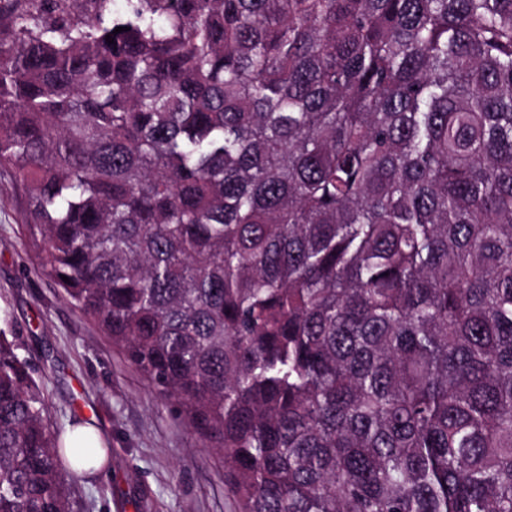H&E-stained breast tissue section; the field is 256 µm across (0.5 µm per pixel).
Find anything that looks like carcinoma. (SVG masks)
I'll return each instance as SVG.
<instances>
[{
    "label": "carcinoma",
    "instance_id": "carcinoma-1",
    "mask_svg": "<svg viewBox=\"0 0 512 512\" xmlns=\"http://www.w3.org/2000/svg\"><path fill=\"white\" fill-rule=\"evenodd\" d=\"M3 167L238 512H512V0H0ZM46 411L0 336V512Z\"/></svg>",
    "mask_w": 512,
    "mask_h": 512
}]
</instances>
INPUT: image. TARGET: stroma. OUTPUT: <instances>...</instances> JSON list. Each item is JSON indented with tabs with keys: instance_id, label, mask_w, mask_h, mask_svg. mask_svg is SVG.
<instances>
[{
	"instance_id": "stroma-1",
	"label": "stroma",
	"mask_w": 512,
	"mask_h": 512,
	"mask_svg": "<svg viewBox=\"0 0 512 512\" xmlns=\"http://www.w3.org/2000/svg\"><path fill=\"white\" fill-rule=\"evenodd\" d=\"M24 192L0 169V335L14 340L48 401V422L91 424L111 462L65 472L73 512H237L224 461L41 270Z\"/></svg>"
}]
</instances>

▸ Written exercise: Your task is an exact transcription of all the data, minus the pictures.

▸ Expected output:
H&E-stained breast tissue section; the field is 256 µm across (0.5 µm per pixel).
Find anything that looks like carcinoma. (SVG masks)
I'll return each instance as SVG.
<instances>
[{
    "label": "carcinoma",
    "instance_id": "carcinoma-1",
    "mask_svg": "<svg viewBox=\"0 0 512 512\" xmlns=\"http://www.w3.org/2000/svg\"><path fill=\"white\" fill-rule=\"evenodd\" d=\"M3 167L238 512H512V0H0ZM46 411L0 336V512Z\"/></svg>",
    "mask_w": 512,
    "mask_h": 512
}]
</instances>
INPUT: image. TARGET: stroma. OUTPUT: <instances>...</instances> JSON list. Each item is JSON indented with tabs with keys: instance_id, label, mask_w, mask_h, mask_svg. mask_svg is SVG.
<instances>
[{
	"instance_id": "stroma-1",
	"label": "stroma",
	"mask_w": 512,
	"mask_h": 512,
	"mask_svg": "<svg viewBox=\"0 0 512 512\" xmlns=\"http://www.w3.org/2000/svg\"><path fill=\"white\" fill-rule=\"evenodd\" d=\"M24 192L0 169V335L14 340L48 401V422L91 424L111 462L65 472L73 512H237L224 461L41 270Z\"/></svg>"
}]
</instances>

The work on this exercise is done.